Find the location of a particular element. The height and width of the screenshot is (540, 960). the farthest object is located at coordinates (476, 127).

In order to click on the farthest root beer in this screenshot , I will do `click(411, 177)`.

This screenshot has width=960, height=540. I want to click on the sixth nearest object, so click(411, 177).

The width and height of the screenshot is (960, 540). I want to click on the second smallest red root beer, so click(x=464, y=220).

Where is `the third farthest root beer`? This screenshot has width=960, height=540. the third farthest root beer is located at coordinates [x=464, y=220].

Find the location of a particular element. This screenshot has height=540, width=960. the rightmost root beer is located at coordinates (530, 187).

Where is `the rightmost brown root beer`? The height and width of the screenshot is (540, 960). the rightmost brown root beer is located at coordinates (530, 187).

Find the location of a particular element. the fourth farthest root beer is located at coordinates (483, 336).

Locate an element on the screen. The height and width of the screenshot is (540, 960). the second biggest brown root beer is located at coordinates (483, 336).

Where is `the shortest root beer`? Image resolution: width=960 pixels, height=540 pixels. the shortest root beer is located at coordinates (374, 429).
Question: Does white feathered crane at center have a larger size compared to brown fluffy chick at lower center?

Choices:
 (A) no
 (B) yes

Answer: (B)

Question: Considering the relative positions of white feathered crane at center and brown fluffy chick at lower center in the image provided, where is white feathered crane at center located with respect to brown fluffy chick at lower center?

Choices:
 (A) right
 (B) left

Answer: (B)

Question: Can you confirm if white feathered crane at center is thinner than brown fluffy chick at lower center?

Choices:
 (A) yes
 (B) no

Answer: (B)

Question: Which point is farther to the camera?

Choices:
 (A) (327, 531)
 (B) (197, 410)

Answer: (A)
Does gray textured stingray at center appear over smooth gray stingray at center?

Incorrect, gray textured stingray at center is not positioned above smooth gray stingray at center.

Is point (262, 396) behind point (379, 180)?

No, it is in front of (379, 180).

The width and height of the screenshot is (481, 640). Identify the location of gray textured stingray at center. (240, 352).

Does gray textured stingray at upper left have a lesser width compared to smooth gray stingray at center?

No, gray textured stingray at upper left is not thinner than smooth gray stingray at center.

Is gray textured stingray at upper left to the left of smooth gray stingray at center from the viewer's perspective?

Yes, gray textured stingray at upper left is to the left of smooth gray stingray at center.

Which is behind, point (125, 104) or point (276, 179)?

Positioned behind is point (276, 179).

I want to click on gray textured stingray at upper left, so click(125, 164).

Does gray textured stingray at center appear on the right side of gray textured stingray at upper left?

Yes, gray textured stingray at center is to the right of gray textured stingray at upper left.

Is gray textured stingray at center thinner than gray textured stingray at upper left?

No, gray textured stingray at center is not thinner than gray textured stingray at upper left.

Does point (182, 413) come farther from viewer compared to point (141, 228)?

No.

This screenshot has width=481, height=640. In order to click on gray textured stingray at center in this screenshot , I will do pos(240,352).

> _TASK DETAILS_: Return the lines of the records starting at the beginning and ending at the line that contains "In order to click on the", both ends included, copied verbatim.

> _FINISHED EXERCISE_:
Find the location of a particular element. The height and width of the screenshot is (540, 960). the farthest object is located at coordinates (476, 127).

In order to click on the farthest root beer in this screenshot , I will do `click(411, 177)`.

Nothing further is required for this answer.